** START OF RECORD SET **

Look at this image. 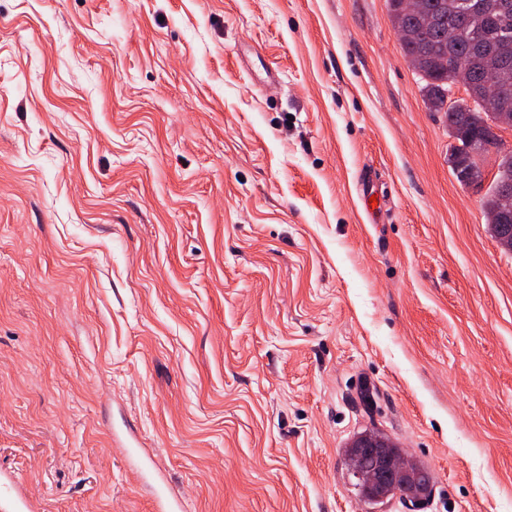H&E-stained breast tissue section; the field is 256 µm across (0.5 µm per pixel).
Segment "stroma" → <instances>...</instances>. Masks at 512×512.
I'll return each instance as SVG.
<instances>
[{"instance_id": "stroma-1", "label": "stroma", "mask_w": 512, "mask_h": 512, "mask_svg": "<svg viewBox=\"0 0 512 512\" xmlns=\"http://www.w3.org/2000/svg\"><path fill=\"white\" fill-rule=\"evenodd\" d=\"M387 0H0V470L34 512H512V254ZM385 195L370 216L363 187ZM112 447L121 448L128 460L130 466L137 473L138 479H142V472L147 466V456L141 453V451L132 444V442L125 436H120L117 433H112L111 436ZM136 460V462H134ZM395 446L396 444L385 436H362L354 447L378 456L379 466L374 471L361 469L355 466L357 457L353 456L354 460L349 461V468L370 496L369 499L393 496L404 499L411 506L410 499L413 497L414 487L418 484L429 485L432 477L425 471L414 470L412 462L403 450L394 453L389 449L396 448ZM162 483L154 491V511L156 512H187V502L162 478Z\"/></svg>"}]
</instances>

** END OF RECORD SET **

_STATED EXERCISE:_ Lines from the one containing "Masks at 512×512." through the final line are to be given again verbatim, with nothing before or after.

_EXERCISE SOLUTION:_
Segment "stroma" → <instances>...</instances>. Masks at 512×512.
I'll return each instance as SVG.
<instances>
[{"instance_id": "stroma-1", "label": "stroma", "mask_w": 512, "mask_h": 512, "mask_svg": "<svg viewBox=\"0 0 512 512\" xmlns=\"http://www.w3.org/2000/svg\"><path fill=\"white\" fill-rule=\"evenodd\" d=\"M387 0H0V470L34 512H512V254ZM385 195L370 216L363 187ZM112 447L121 448L128 460L130 466L137 473L138 479H142V472L147 466V456L141 453V451L132 444V442L125 436H120L117 433H112L111 436ZM136 460V462H134ZM395 446L396 444L385 436H362L354 447L378 456L379 466L374 471L361 469L355 466L357 457L353 456L354 460L349 461V468L370 496L369 499L393 496L404 499L411 506L410 499L413 497L414 487L418 484L429 485L432 477L425 471L414 470L412 462L403 450L394 453L389 449L396 448ZM162 483L154 491V511L156 512H187V502L162 478Z\"/></svg>"}]
</instances>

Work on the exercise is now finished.